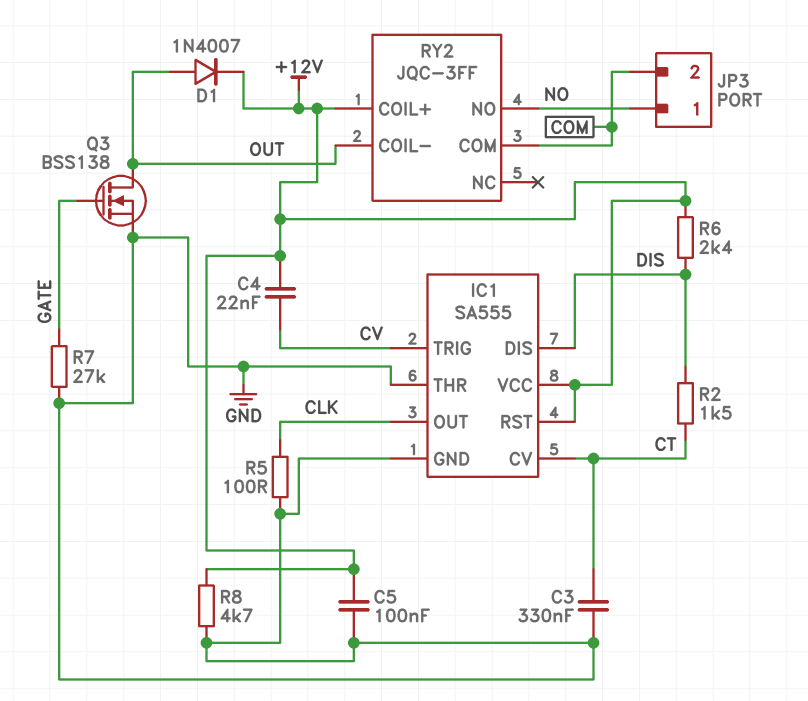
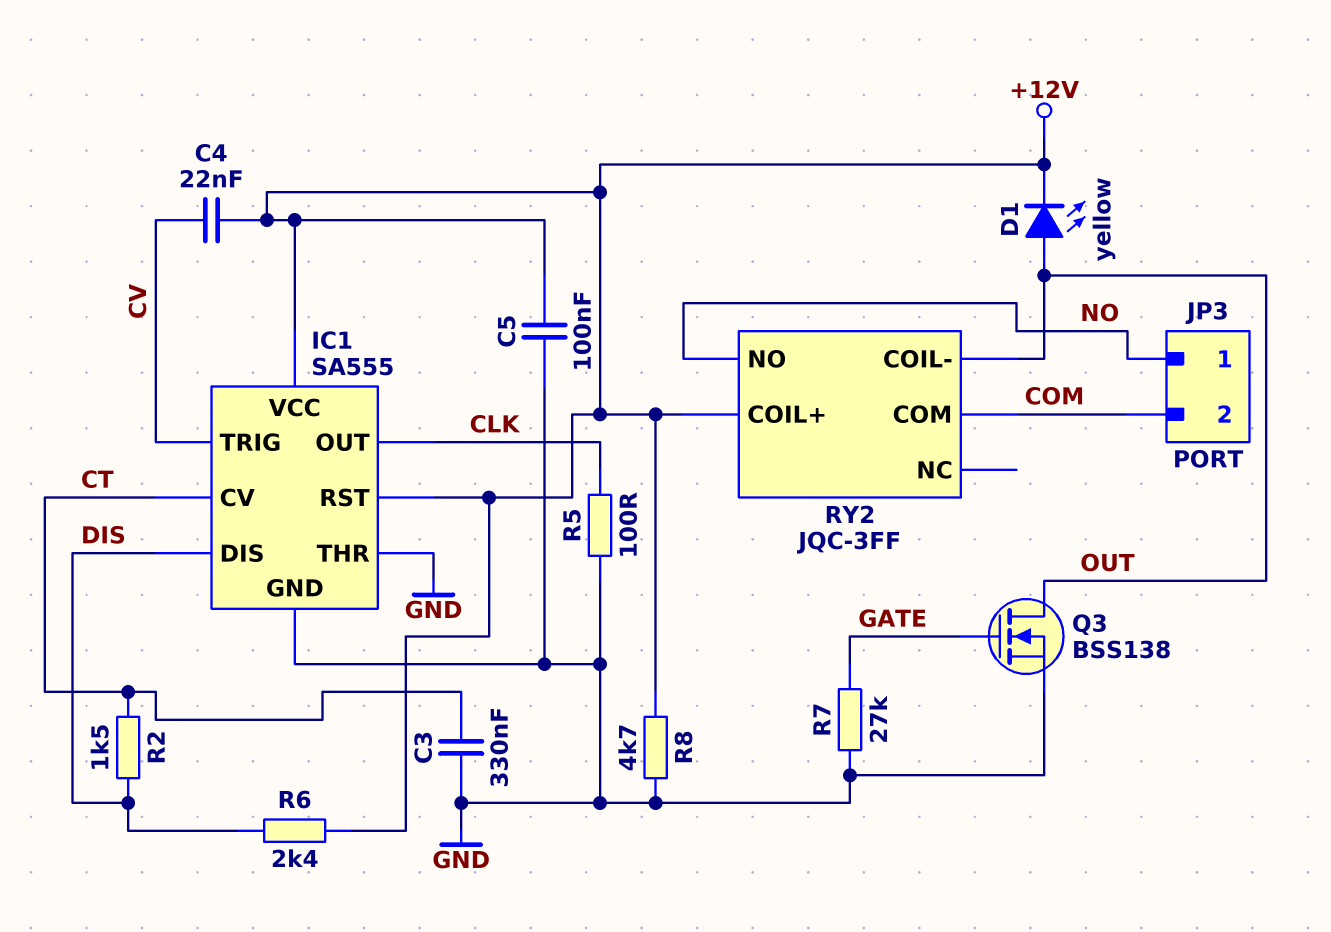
D1: diode 1N4007 (A OUT, K +12V) -> LED yellow (A OUT, K +12V)

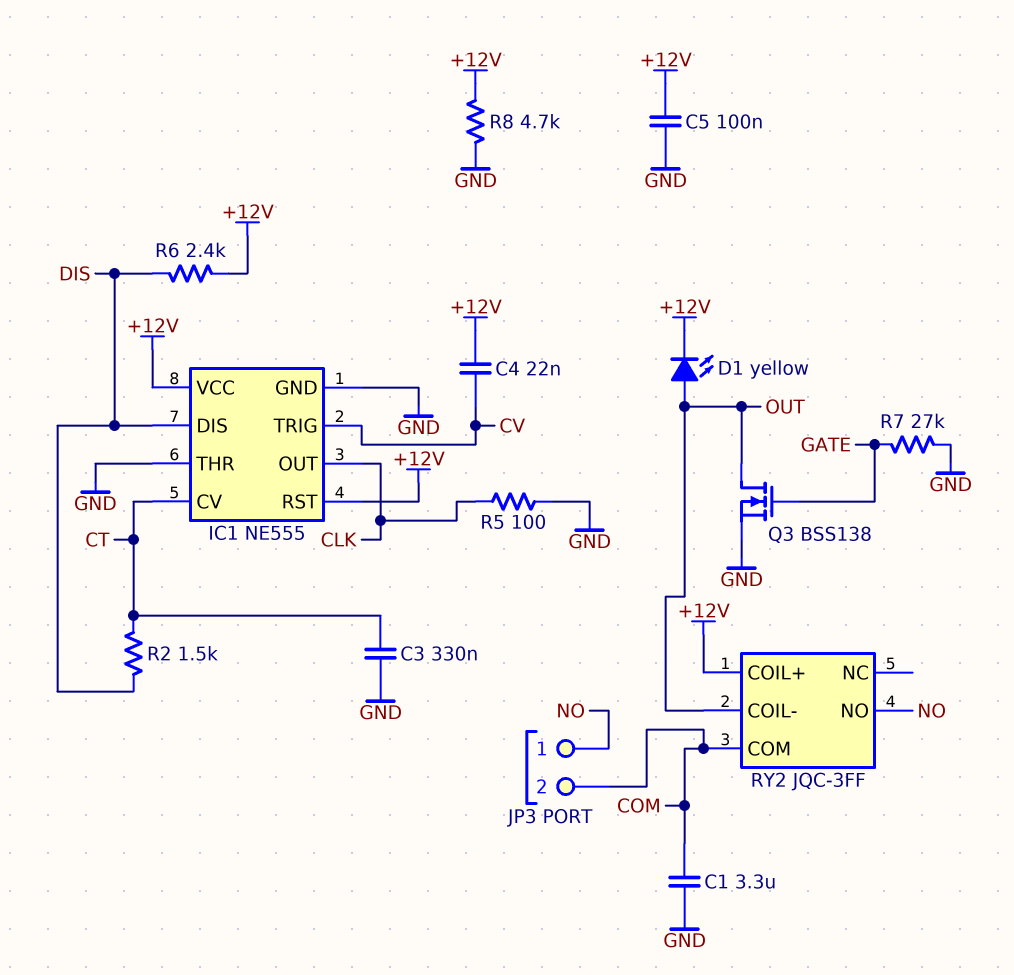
C1: none -> 3.3uF (COM, GND)
IC1: SA555 -> NE555

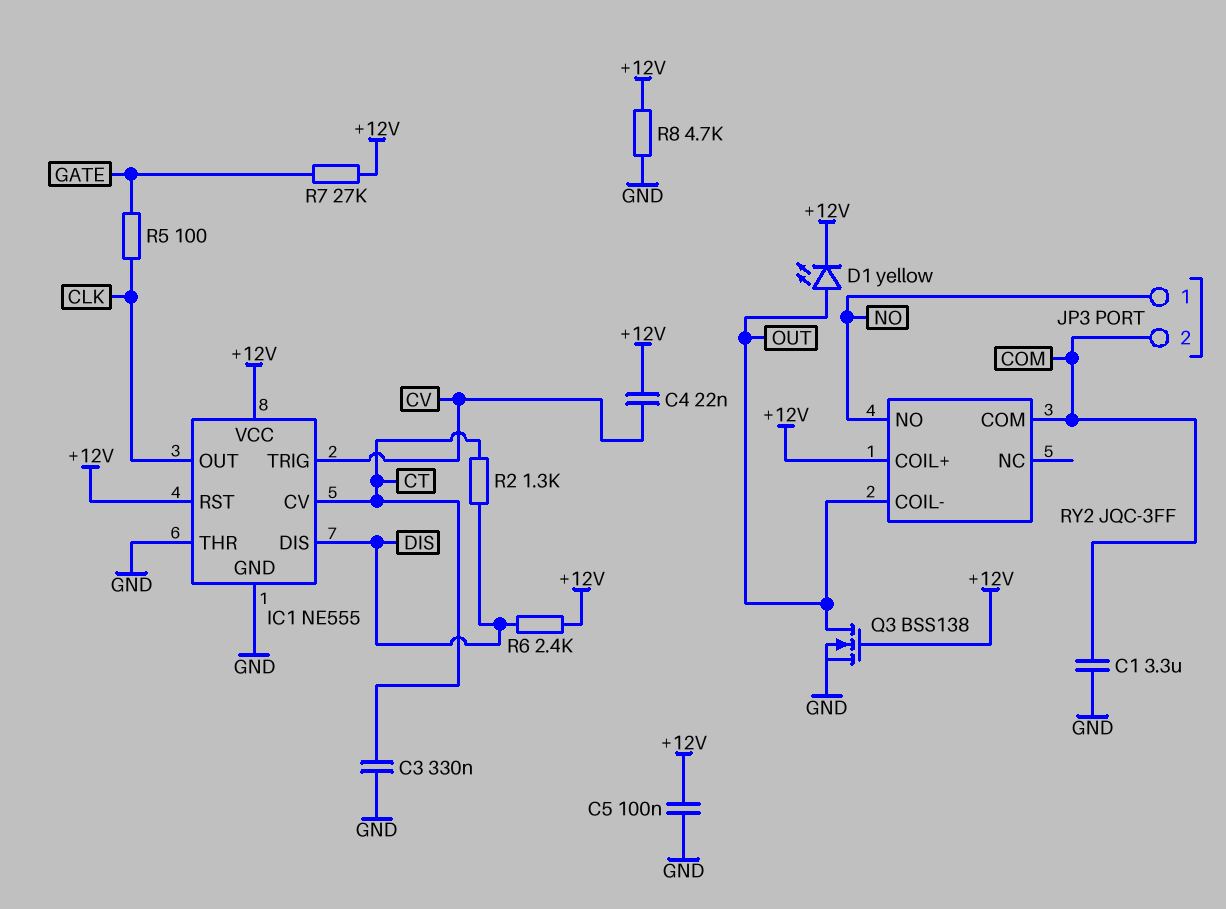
Q3: NMOS BSS138 (G GATE, D OUT, S GND) -> NMOS BSS138 (G +12V, D OUT, S GND)
R2: 1.5k (CT, DIS) -> 1.3k (CT, DIS)
R5: 100 (CLK, GND) -> 100 (CLK, GATE)
R7: 27k (GATE, GND) -> 27k (+12V, GATE)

◇ ◇ ◇ ◇ ◇ ◇ ◇

## YOUR ASSIGNMENT
Every record is to be restated word for word, with the pictures left out.

## OUTPUT BELOW
D1: diode 1N4007 (A OUT, K +12V) -> LED yellow (A OUT, K +12V)

C1: none -> 3.3uF (COM, GND)
IC1: SA555 -> NE555

Q3: NMOS BSS138 (G GATE, D OUT, S GND) -> NMOS BSS138 (G +12V, D OUT, S GND)
R2: 1.5k (CT, DIS) -> 1.3k (CT, DIS)
R5: 100 (CLK, GND) -> 100 (CLK, GATE)
R7: 27k (GATE, GND) -> 27k (+12V, GATE)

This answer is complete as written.